Start of Block
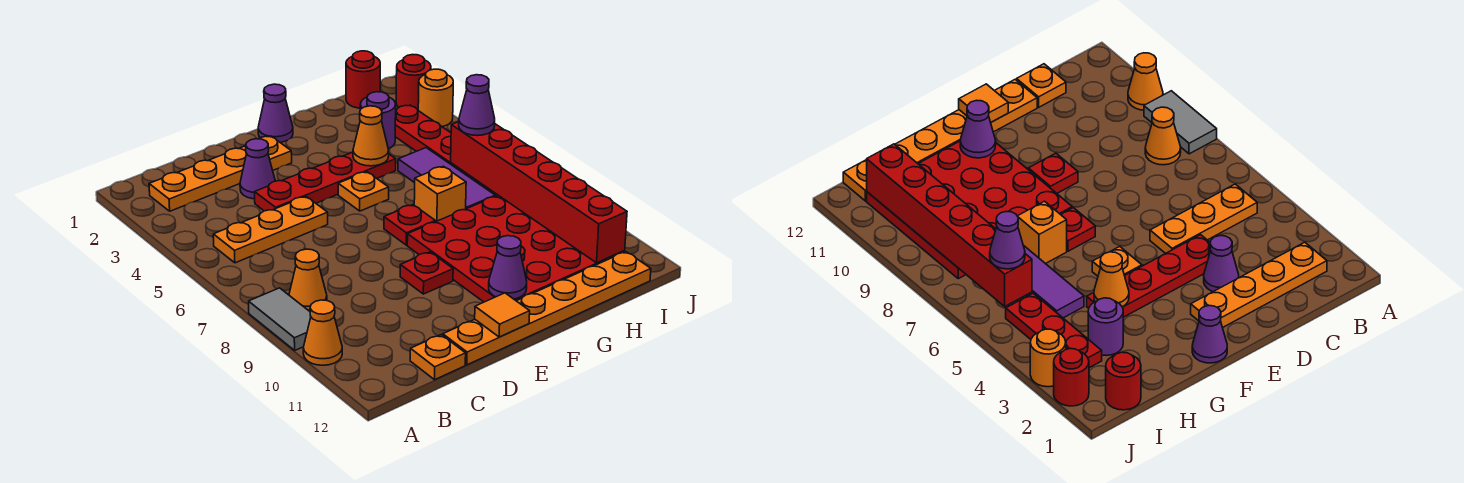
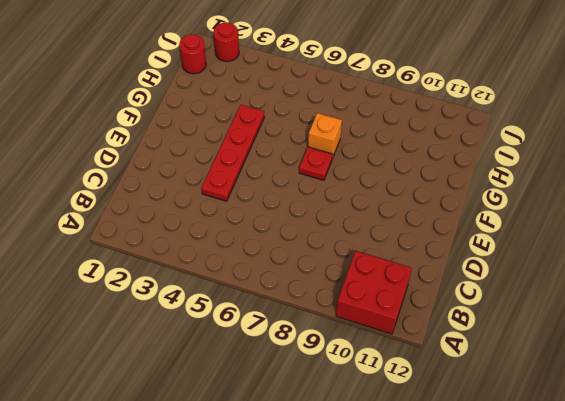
red brick A10:B11 level 1 -> orange cone A10 level 1
none -> grey tile A8:A9 level 1
none -> orange plate B2:E2 level 1
none -> orange plate B5:D5 level 1

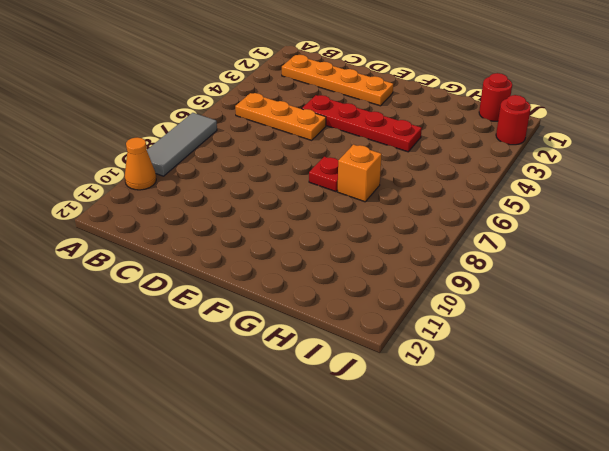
grey tile A7:A9 level 1 -> grey tile A8:A9 level 1
none -> orange cone B8 level 1
none -> orange plate C12 level 1
none -> purple cone D3 level 1

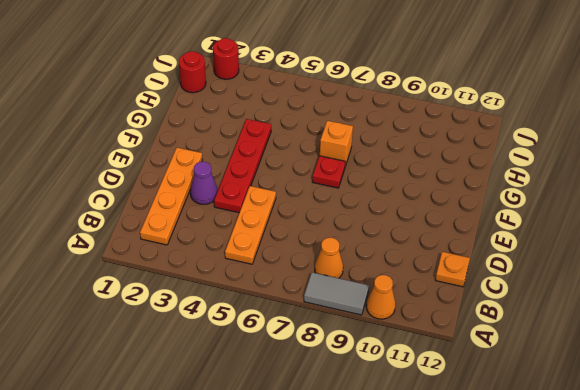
none -> orange plate D12:I12 level 1
none -> red plate E9 level 1
none -> purple cone F1 level 1

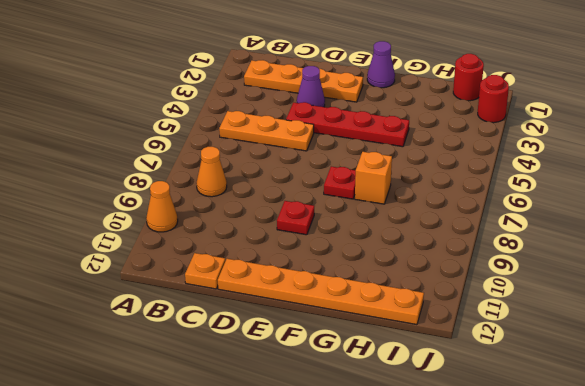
none -> grey tile A8:A9 level 1
none -> orange plate F5 level 1
none -> red plate F8:I11 level 1

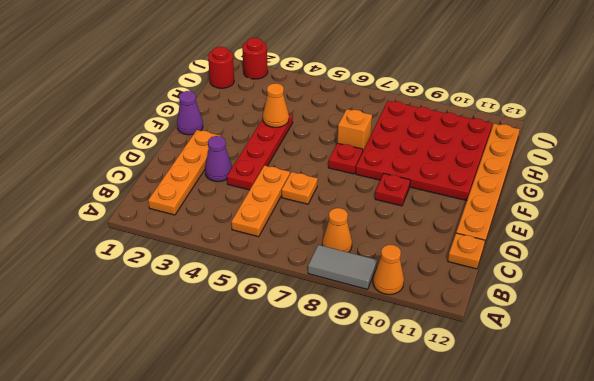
orange plate D6 level 1 -> orange plate F5 level 1
none -> purple round brick H3 level 1
none -> purple tile H5:H7 level 1
none -> red plate I3:I5 level 1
End of Block
## PROBLEM REQUIREMENTS
Everything above from the line containing "none -> purple cone F1 level 1" through the line containing "none -> purple tile H5:H7 level 1" must be repeated exactly, and the pictures must be left out.

## RESPONSE
none -> purple cone F1 level 1

none -> grey tile A8:A9 level 1
none -> orange plate F5 level 1
none -> red plate F8:I11 level 1

orange plate D6 level 1 -> orange plate F5 level 1
none -> purple round brick H3 level 1
none -> purple tile H5:H7 level 1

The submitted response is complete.